TO DO:
Restate each line below word for word, skipping every picture.

(Source data)
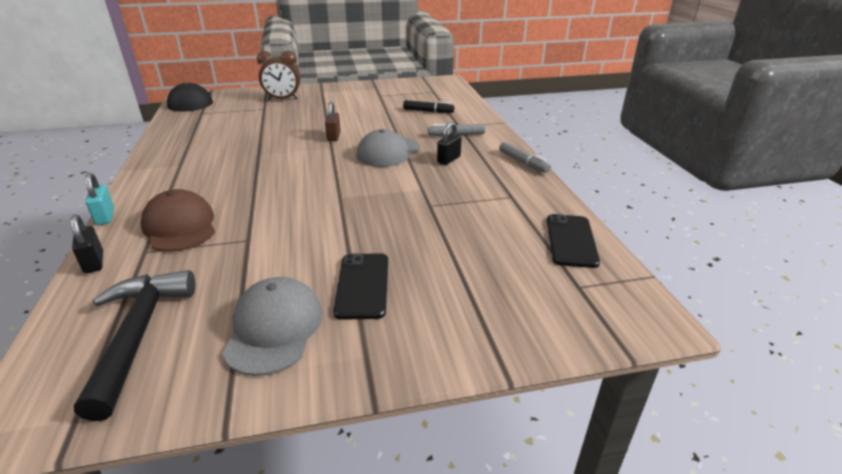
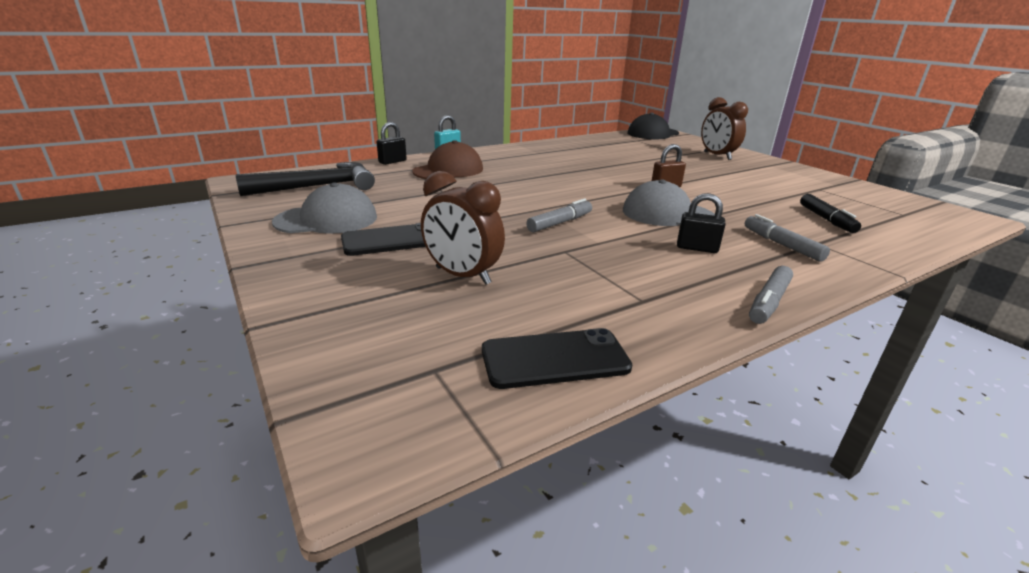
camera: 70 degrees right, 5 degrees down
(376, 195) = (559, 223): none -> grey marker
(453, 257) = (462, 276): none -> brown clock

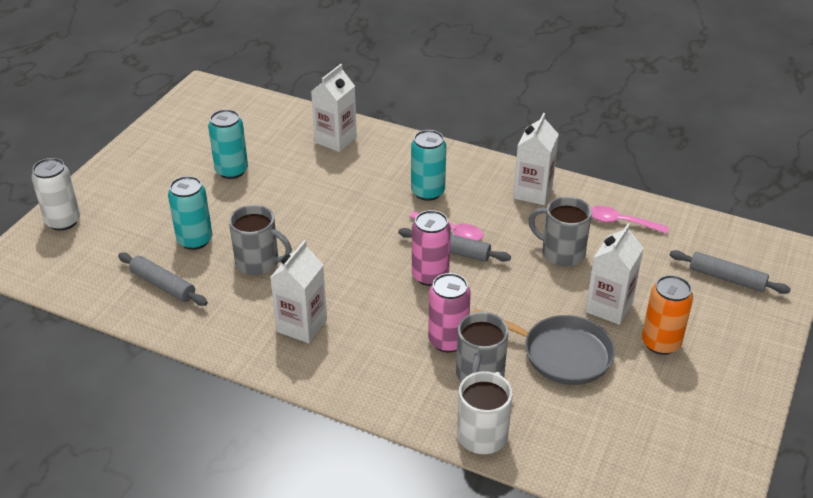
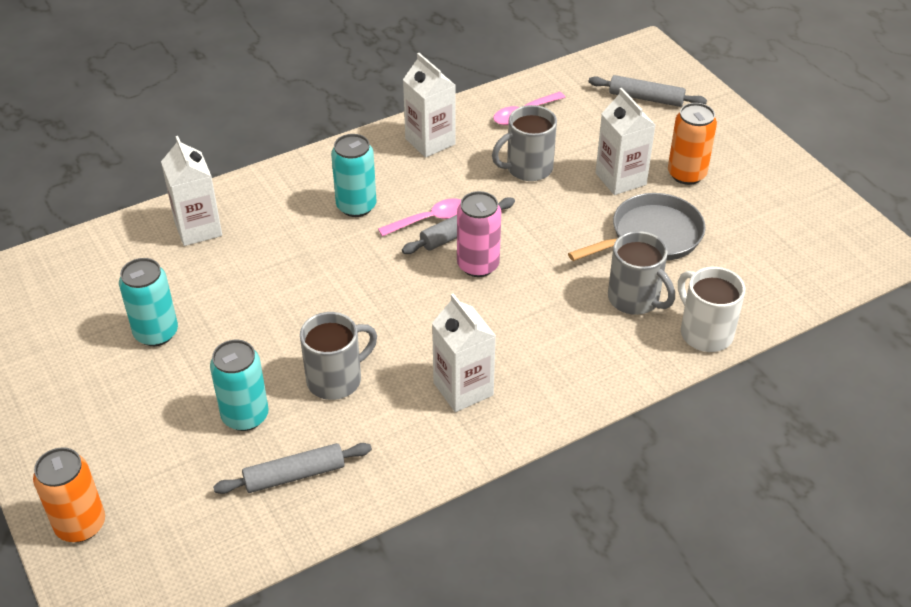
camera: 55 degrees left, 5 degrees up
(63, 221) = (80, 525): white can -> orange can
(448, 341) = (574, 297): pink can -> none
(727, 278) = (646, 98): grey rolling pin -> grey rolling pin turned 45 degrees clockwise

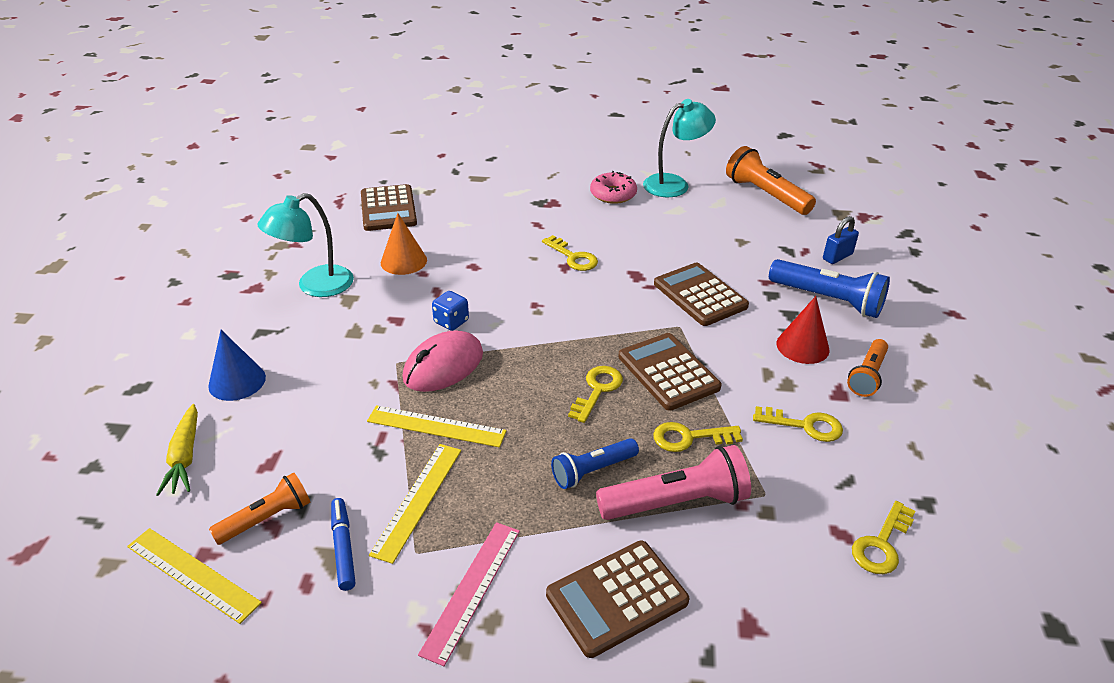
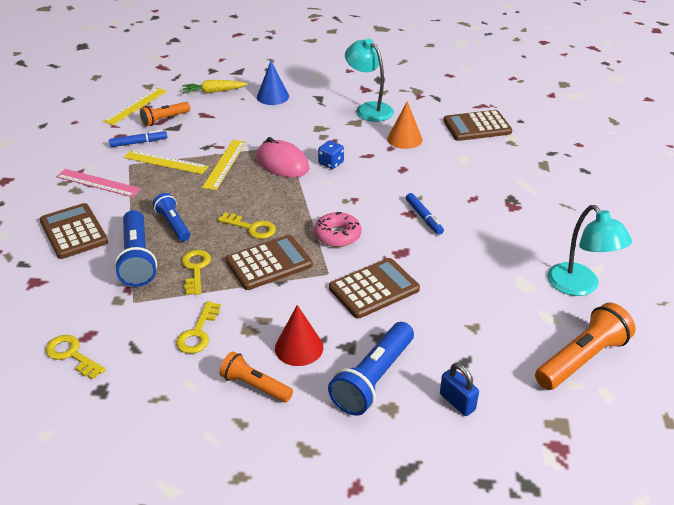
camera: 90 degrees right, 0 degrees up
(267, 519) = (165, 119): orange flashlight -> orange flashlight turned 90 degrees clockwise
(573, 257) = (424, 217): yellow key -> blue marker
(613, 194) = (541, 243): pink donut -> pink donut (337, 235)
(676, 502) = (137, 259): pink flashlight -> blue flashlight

WRITTEN SOLUTION:
camera: 70 degrees right, 5 degrees down
(376, 195) = (559, 223): none -> grey marker
(453, 257) = (462, 276): none -> brown clock

camera: 55 degrees left, 5 degrees up
(63, 221) = (80, 525): white can -> orange can
(448, 341) = (574, 297): pink can -> none
(727, 278) = (646, 98): grey rolling pin -> grey rolling pin turned 45 degrees clockwise

camera: 90 degrees right, 0 degrees up
(267, 519) = (165, 119): orange flashlight -> orange flashlight turned 90 degrees clockwise
(573, 257) = (424, 217): yellow key -> blue marker
(613, 194) = (541, 243): pink donut -> pink donut (337, 235)
(676, 502) = (137, 259): pink flashlight -> blue flashlight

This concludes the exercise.